[WORK ORDER] Print the whole listing below exactly, skipping every picture.

--- DATASET SECTION Enclosed Below ---

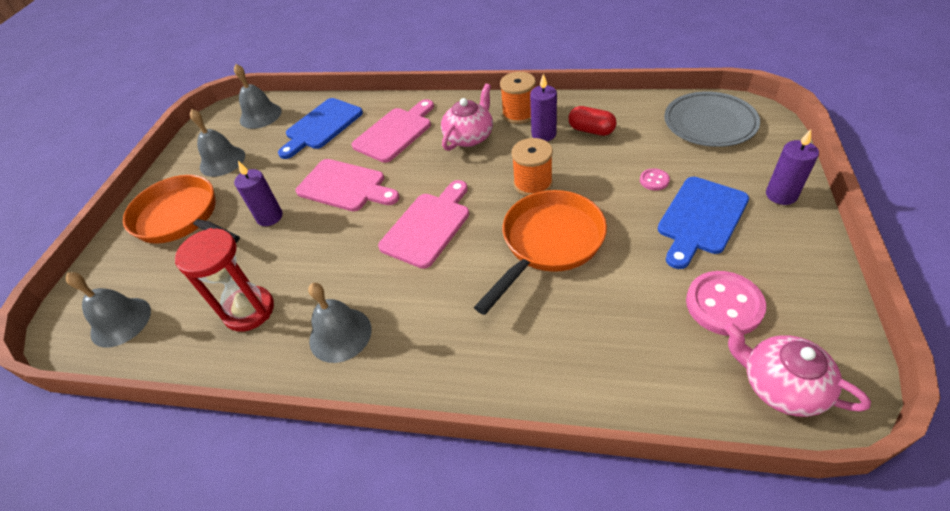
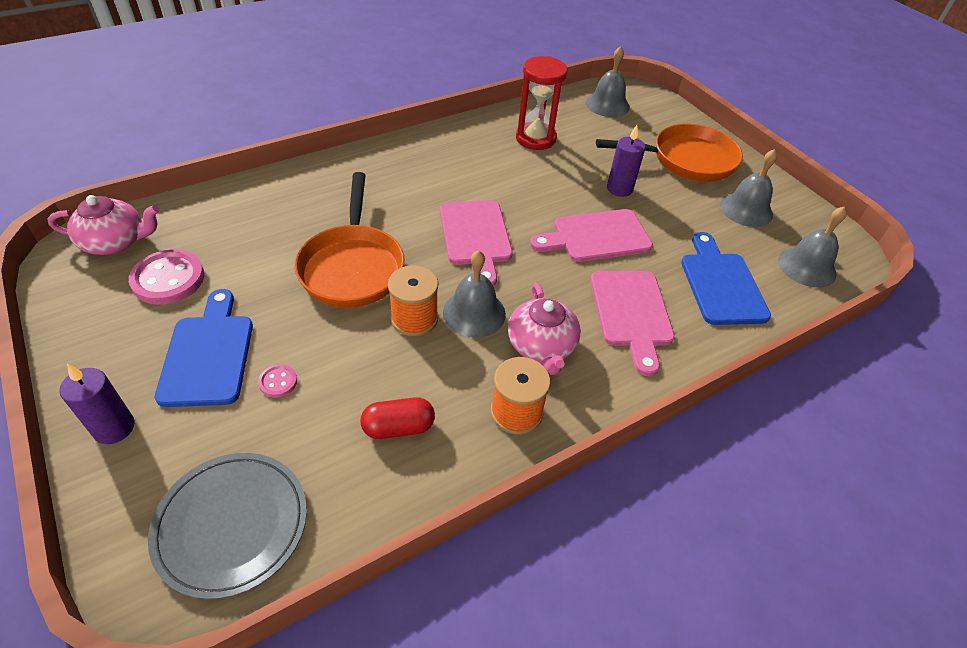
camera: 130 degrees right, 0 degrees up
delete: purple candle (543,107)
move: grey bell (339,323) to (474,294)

--- End of Enclosed DATASET SECTION ---

[ANSWER TO THE EXERCISE]
camera: 130 degrees right, 0 degrees up
delete: purple candle (543,107)
move: grey bell (339,323) to (474,294)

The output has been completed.